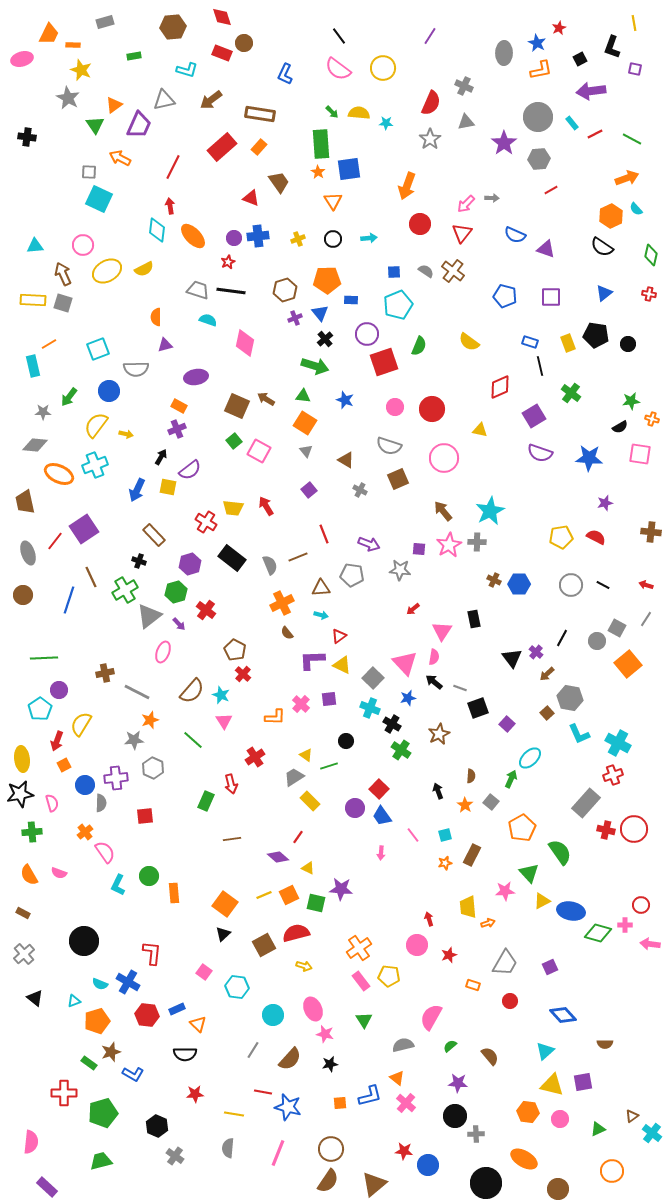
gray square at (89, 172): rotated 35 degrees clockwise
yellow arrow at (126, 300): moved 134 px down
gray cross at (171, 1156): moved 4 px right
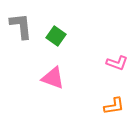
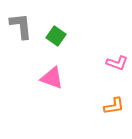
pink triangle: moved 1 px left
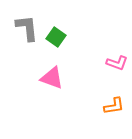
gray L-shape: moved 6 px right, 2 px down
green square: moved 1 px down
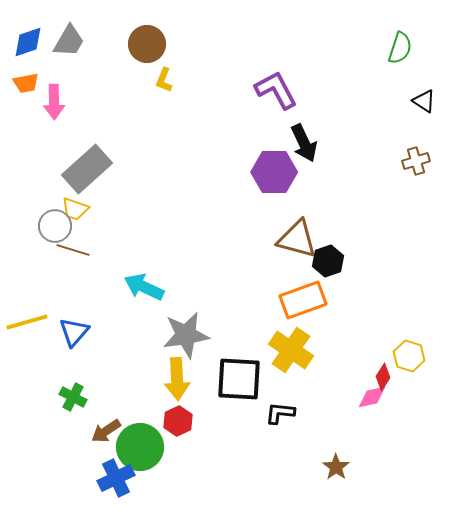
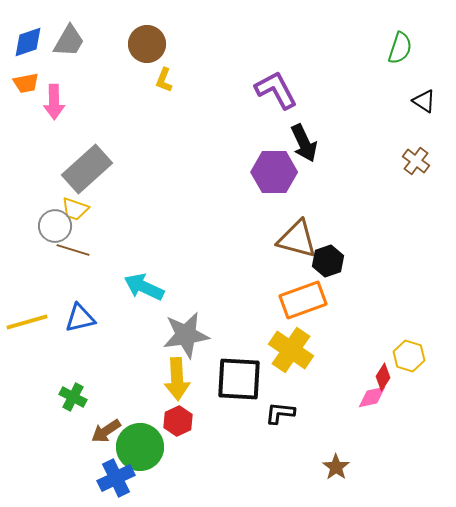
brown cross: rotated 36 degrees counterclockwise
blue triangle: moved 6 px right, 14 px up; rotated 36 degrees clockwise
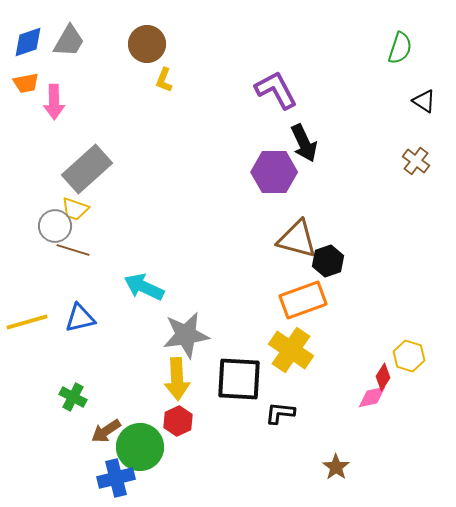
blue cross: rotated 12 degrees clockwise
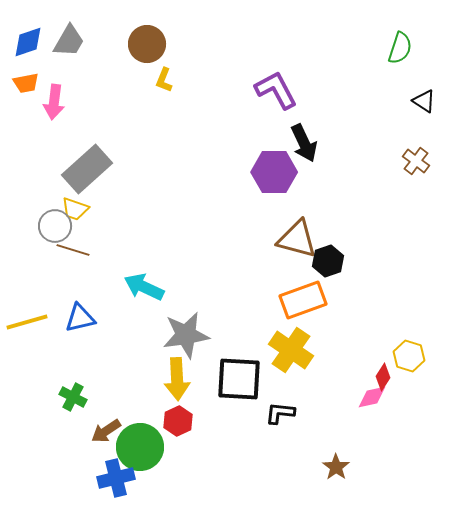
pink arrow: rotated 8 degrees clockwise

+++

- Requirement
Turn the lines of the material above into a JSON list of strings, one string per line, leaving out blank lines and the pictures.

- Expected answer
[
  "gray square at (89, 172): rotated 35 degrees clockwise",
  "yellow arrow at (126, 300): moved 134 px down",
  "gray cross at (171, 1156): moved 4 px right",
  "pink triangle: moved 1 px left",
  "gray L-shape: moved 6 px right, 2 px down",
  "green square: moved 1 px down",
  "brown cross: rotated 36 degrees counterclockwise",
  "blue triangle: moved 6 px right, 14 px up; rotated 36 degrees clockwise",
  "blue cross: rotated 12 degrees clockwise",
  "pink arrow: rotated 8 degrees clockwise"
]